→ **Saved entries**

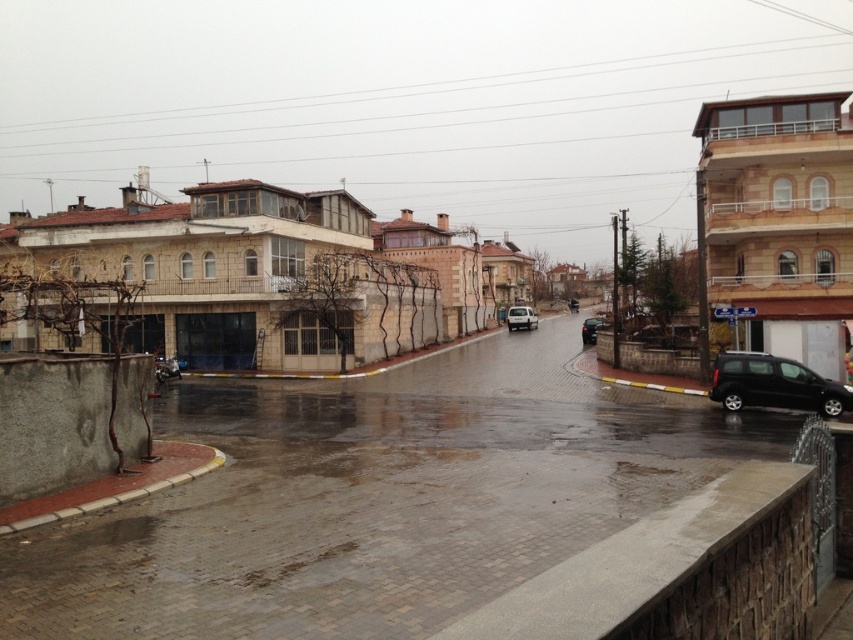
Who is more distant from viewer, [461,579] or [590,342]?

Positioned behind is point [590,342].

Looking at this image, is wet concrete pavement at lower center thinner than shiny black car at right?

In fact, wet concrete pavement at lower center might be wider than shiny black car at right.

Which is behind, point (618, 516) or point (607, 323)?

The point (607, 323) is more distant.

What are the coordinates of `wet concrete pavement at lower center` in the screenshot? It's located at (375, 499).

Is white matte van at center further to camera compared to matte black car at center?

No, it is not.

Can you confirm if white matte van at center is thinner than matte black car at center?

Yes, white matte van at center is thinner than matte black car at center.

Locate an element on the screen. The height and width of the screenshot is (640, 853). white matte van at center is located at coordinates 521,317.

Who is more forward, (x=4, y=595) or (x=523, y=321)?

Point (x=4, y=595) is in front.

Is point (592, 492) farther from camera compared to point (515, 307)?

No, (592, 492) is in front of (515, 307).

The width and height of the screenshot is (853, 640). I want to click on wet concrete pavement at lower center, so click(x=375, y=499).

The width and height of the screenshot is (853, 640). Find the location of `wet concrete pavement at lower center`. wet concrete pavement at lower center is located at coordinates (375, 499).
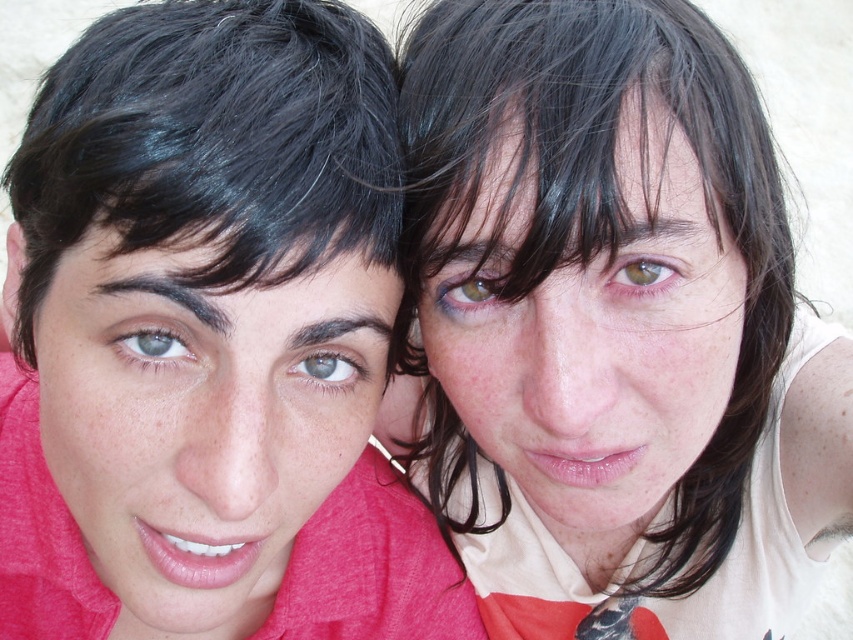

→ **TASK STATEMENT**
Edit the part that opens with the line containing "No, it is not." and closes with the line containing "Yes, white matte", swapping "thinner" for "wider" and keeping everything else the same. Give back only those lines.

→ **OUTPUT OF THE EXERCISE**
No, it is not.

Can you confirm if white matte van at center is wider than matte black car at center?

Yes, white matte van at center is wider than matte black car at center.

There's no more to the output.